■ WHAT TO WORK ON ■
Restate the listing below word for word; no pictures belong in the copy.

[INFORMATION SUPPLIED]

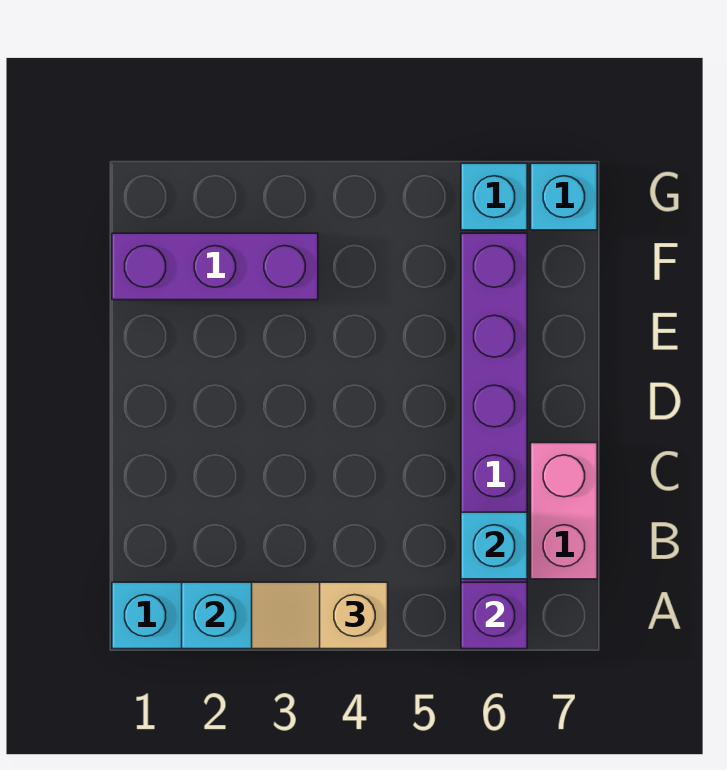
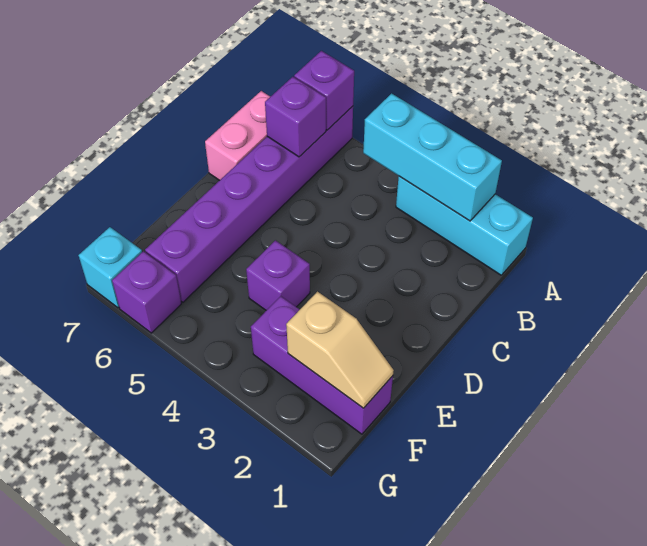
tan slope A3:A4 level 3 top 4 -> tan slope F1:F2 level 2 top 2
cyan brick B6 level 2 -> purple brick B6 level 2
none -> purple brick E4 level 1
cyan brick G6 level 1 -> purple brick G6 level 1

[/INFORMATION SUPPLIED]

■ SOLUTION TO THIS TASK ■
tan slope A3:A4 level 3 top 4 -> tan slope F1:F2 level 2 top 2
cyan brick B6 level 2 -> purple brick B6 level 2
none -> purple brick E4 level 1
cyan brick G6 level 1 -> purple brick G6 level 1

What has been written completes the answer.